What you have to do:
Output the lines of the listing below exactly, starting at the line containing "R7: 1.5k (+3V3, VC) -> 1.2k (+3V3, VC)" and stopping after the last line, with any pictures dropped.

Supplied records:

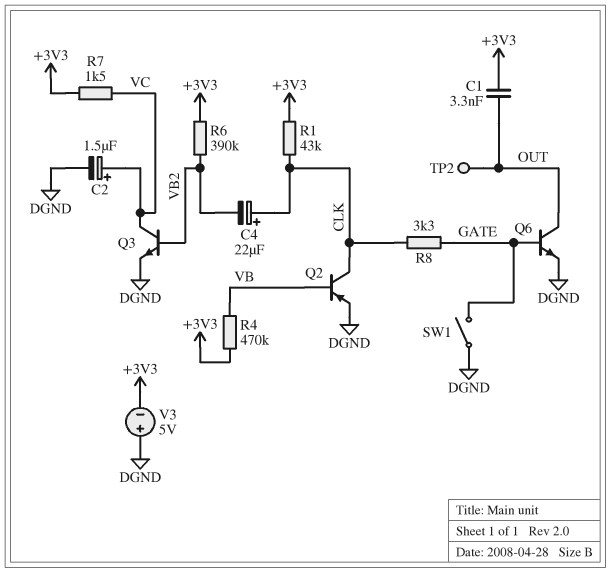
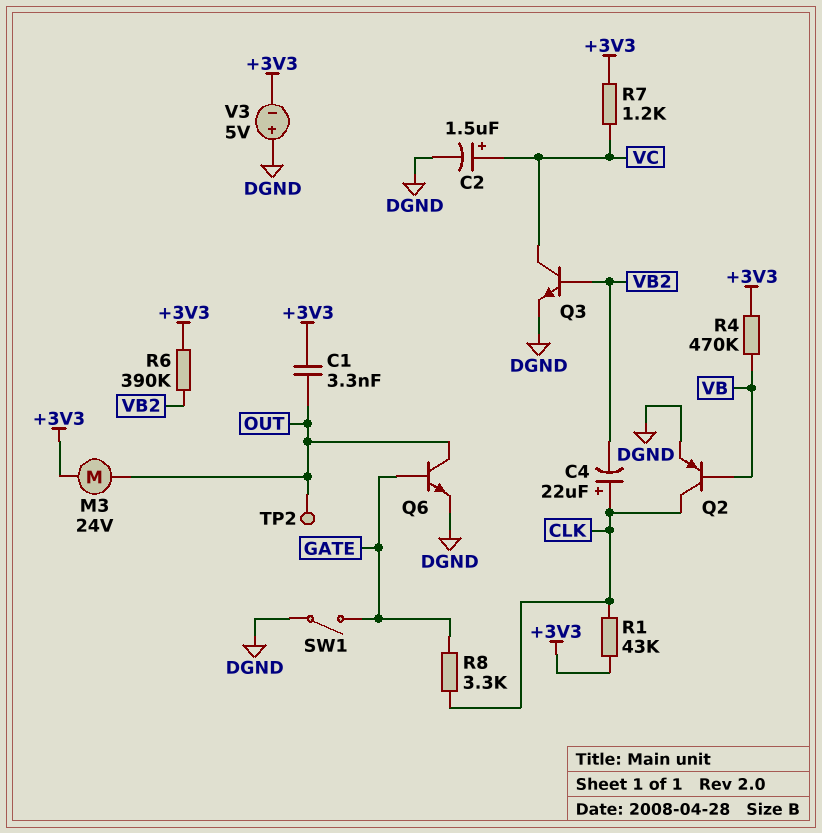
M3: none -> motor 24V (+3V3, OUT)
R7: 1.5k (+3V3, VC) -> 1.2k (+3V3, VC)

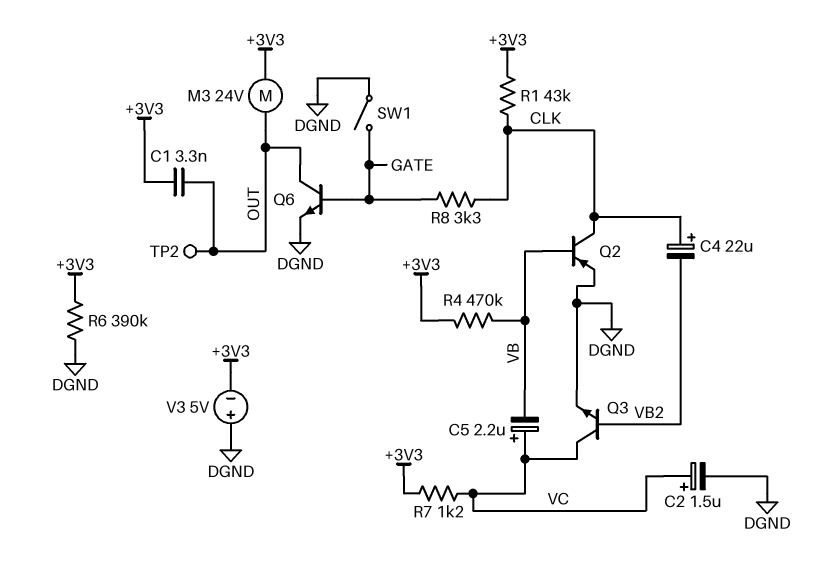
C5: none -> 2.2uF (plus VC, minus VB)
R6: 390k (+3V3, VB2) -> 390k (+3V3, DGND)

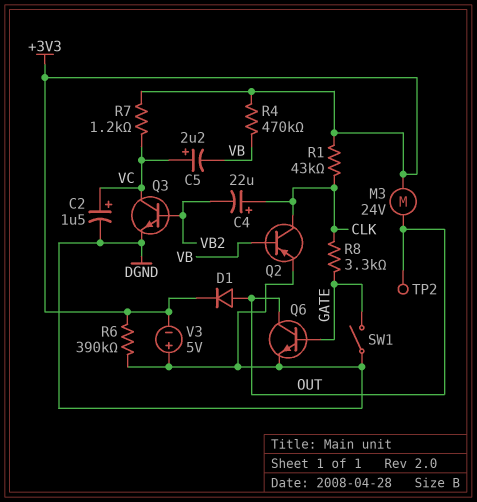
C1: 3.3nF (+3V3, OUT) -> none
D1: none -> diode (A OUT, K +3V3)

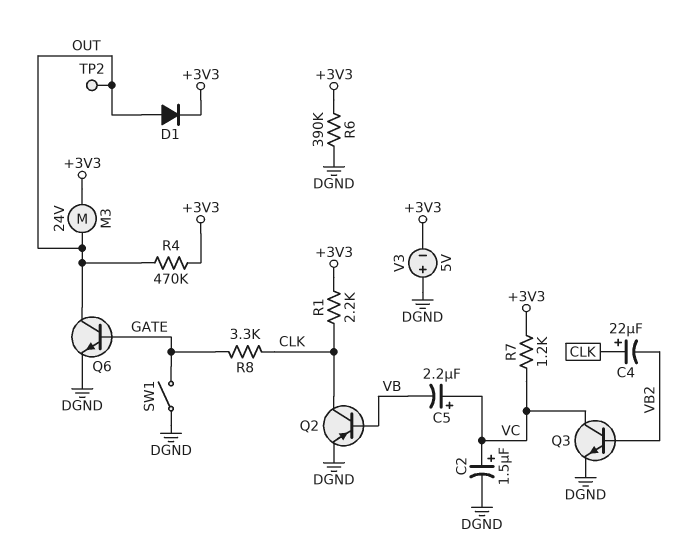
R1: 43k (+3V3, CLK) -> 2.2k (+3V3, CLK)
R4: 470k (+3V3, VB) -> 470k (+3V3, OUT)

Result of the exercise:
R7: 1.5k (+3V3, VC) -> 1.2k (+3V3, VC)

C5: none -> 2.2uF (plus VC, minus VB)
R6: 390k (+3V3, VB2) -> 390k (+3V3, DGND)

C1: 3.3nF (+3V3, OUT) -> none
D1: none -> diode (A OUT, K +3V3)

R1: 43k (+3V3, CLK) -> 2.2k (+3V3, CLK)
R4: 470k (+3V3, VB) -> 470k (+3V3, OUT)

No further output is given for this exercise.